(Work instructions) Transcribe the following entries word for word; no picture is to appear in the copy.

+++

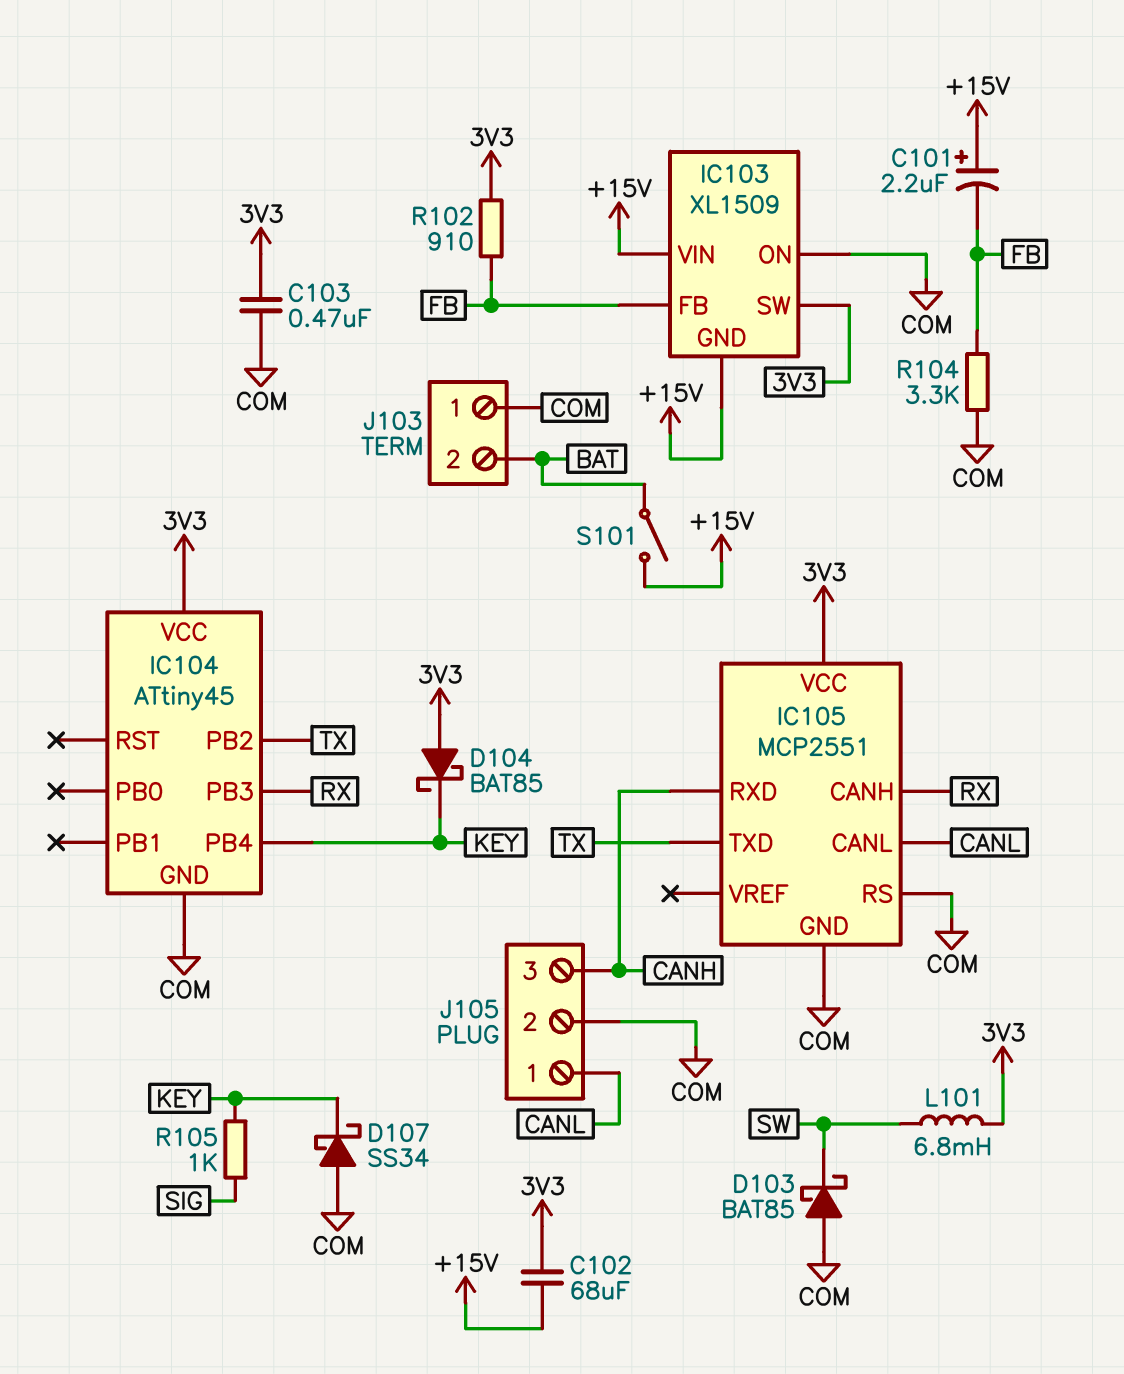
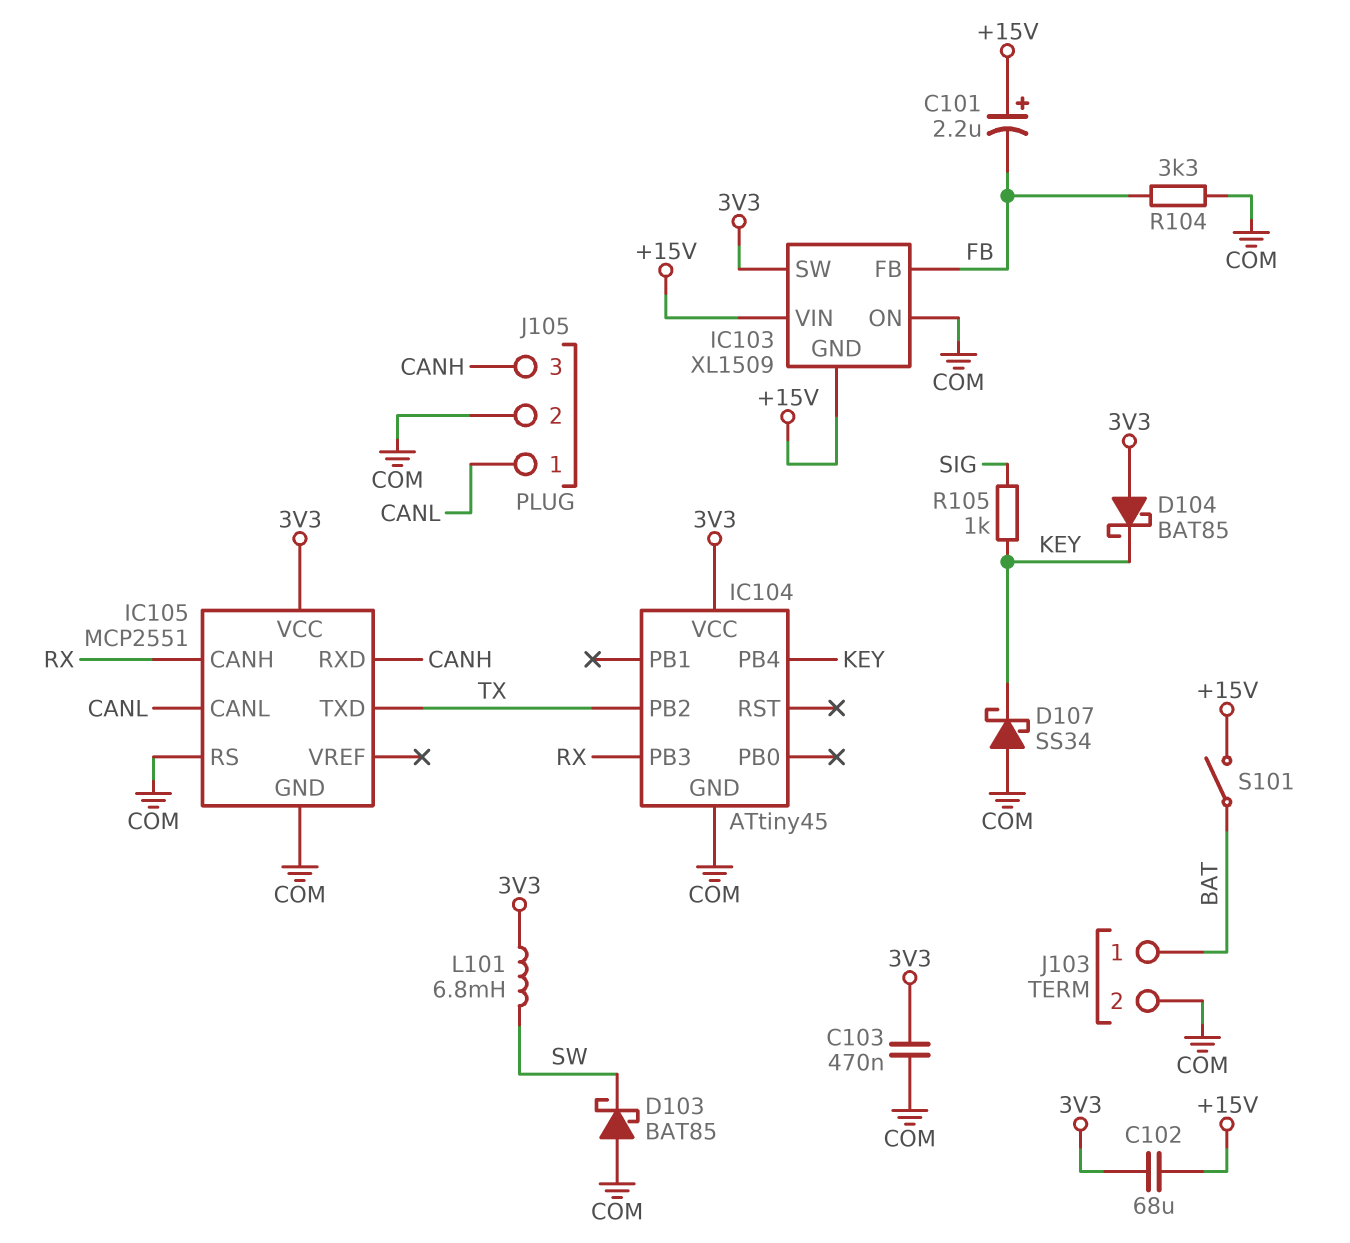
J103 pin 1: COM -> BAT
J103 pin 2: BAT -> COM
R102: 910 (3V3, FB) -> none

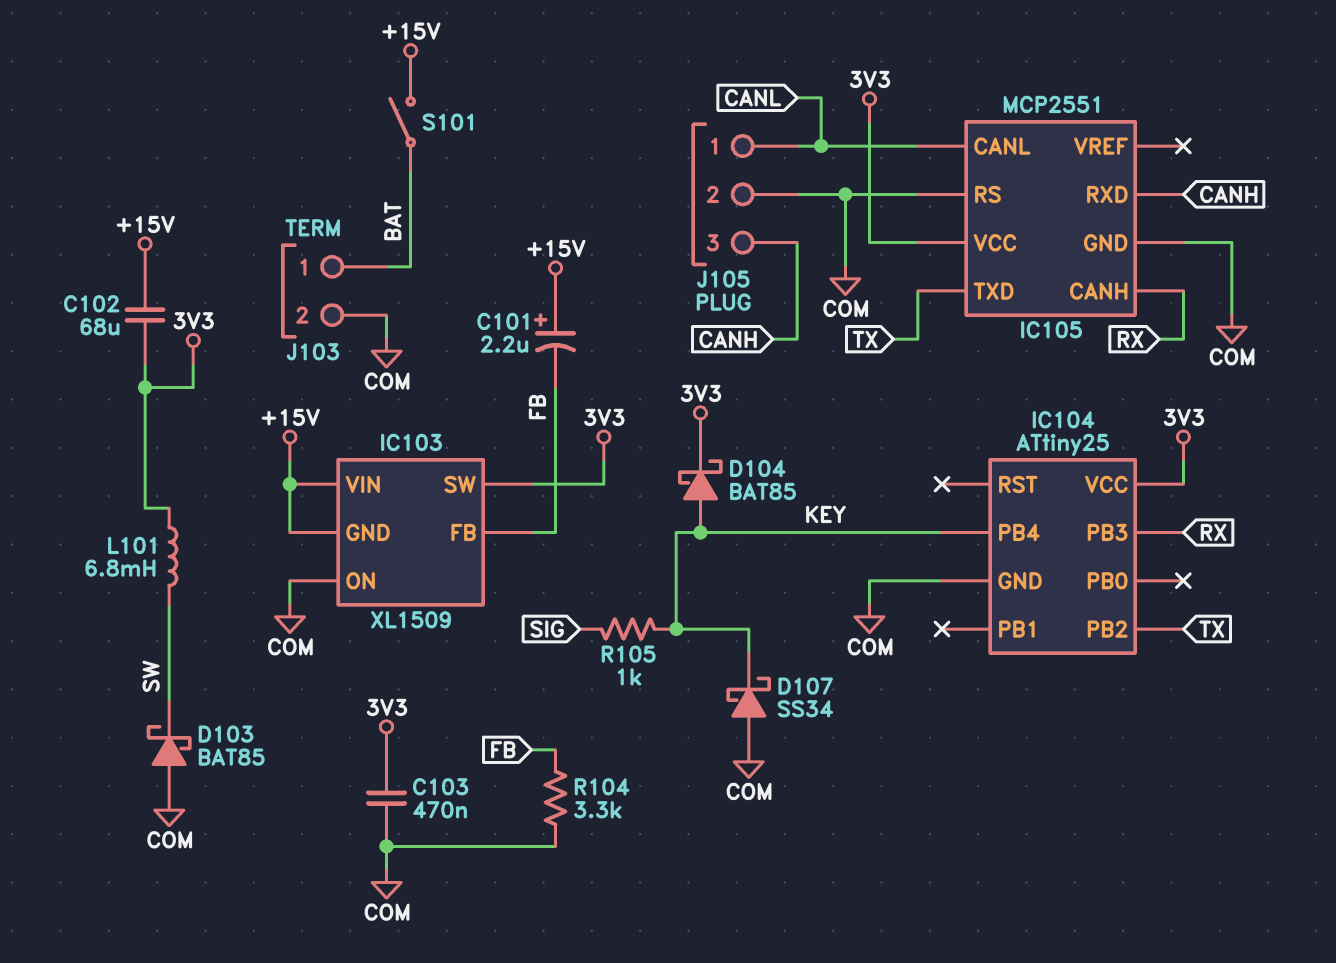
D104: schottky BAT85 (A 3V3, K KEY) -> schottky BAT85 (A KEY, K 3V3)
IC104: ATtiny45 -> ATtiny25

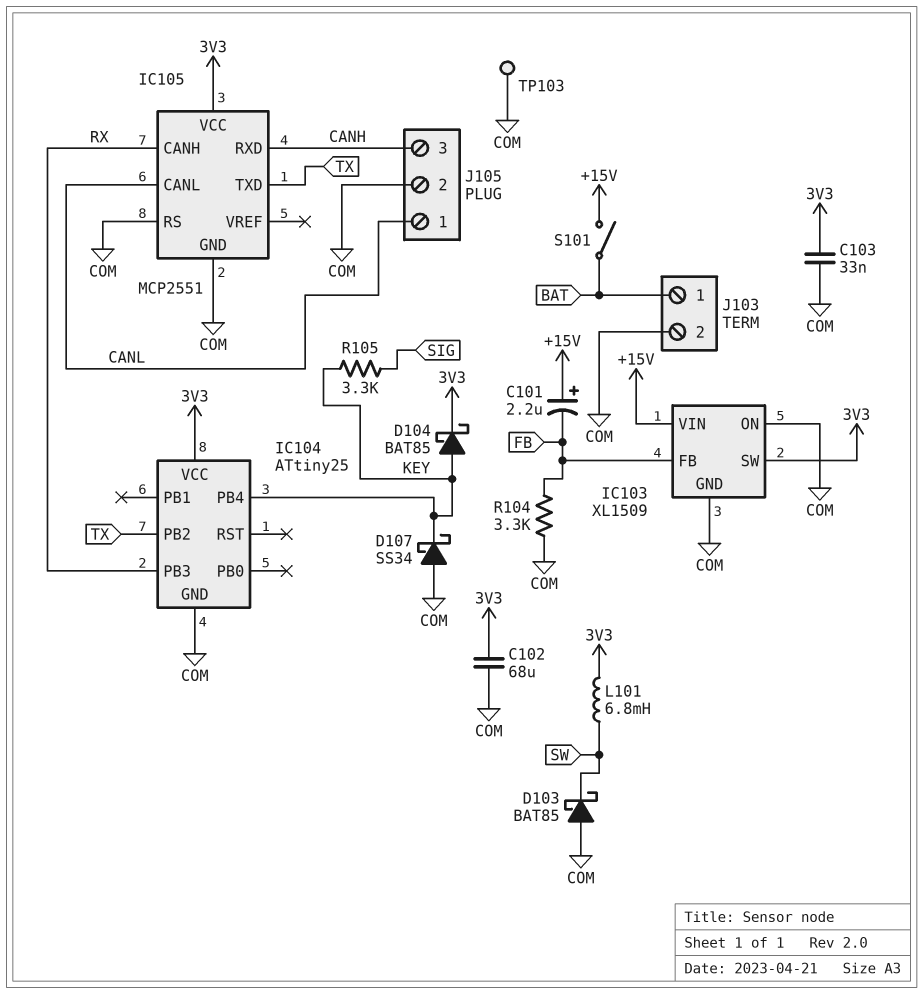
C102: 68uF (+15V, 3V3) -> 68uF (3V3, COM)
C103: 470nF (3V3, COM) -> 33nF (3V3, COM)
IC103 pin GND: +15V -> COM
R105: 1k (KEY, SIG) -> 3.3k (KEY, SIG)
TP103: none -> test point (COM)

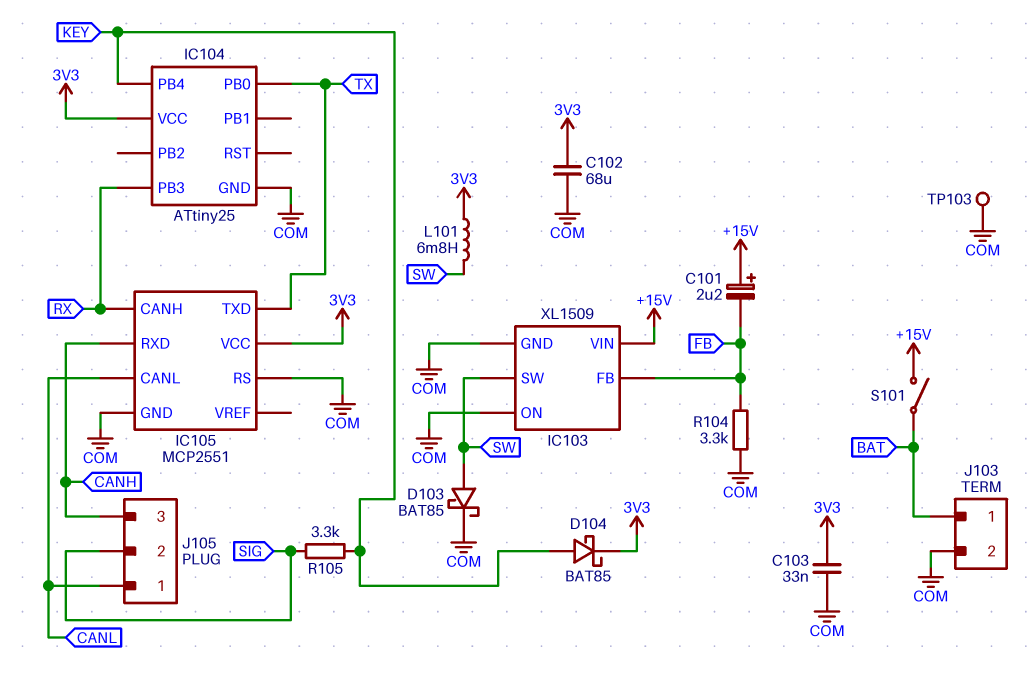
D103: schottky BAT85 (A COM, K SW) -> schottky BAT85 (A SW, K COM)
D107: schottky SS34 (A COM, K KEY) -> none
IC103 pin SW: 3V3 -> SW
IC104 pin PB0: none -> TX
IC104 pin PB2: TX -> none
J105 pin 2: COM -> SIG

+++

(Solution)
J103 pin 1: COM -> BAT
J103 pin 2: BAT -> COM
R102: 910 (3V3, FB) -> none

D104: schottky BAT85 (A 3V3, K KEY) -> schottky BAT85 (A KEY, K 3V3)
IC104: ATtiny45 -> ATtiny25

C102: 68uF (+15V, 3V3) -> 68uF (3V3, COM)
C103: 470nF (3V3, COM) -> 33nF (3V3, COM)
IC103 pin GND: +15V -> COM
R105: 1k (KEY, SIG) -> 3.3k (KEY, SIG)
TP103: none -> test point (COM)

D103: schottky BAT85 (A COM, K SW) -> schottky BAT85 (A SW, K COM)
D107: schottky SS34 (A COM, K KEY) -> none
IC103 pin SW: 3V3 -> SW
IC104 pin PB0: none -> TX
IC104 pin PB2: TX -> none
J105 pin 2: COM -> SIG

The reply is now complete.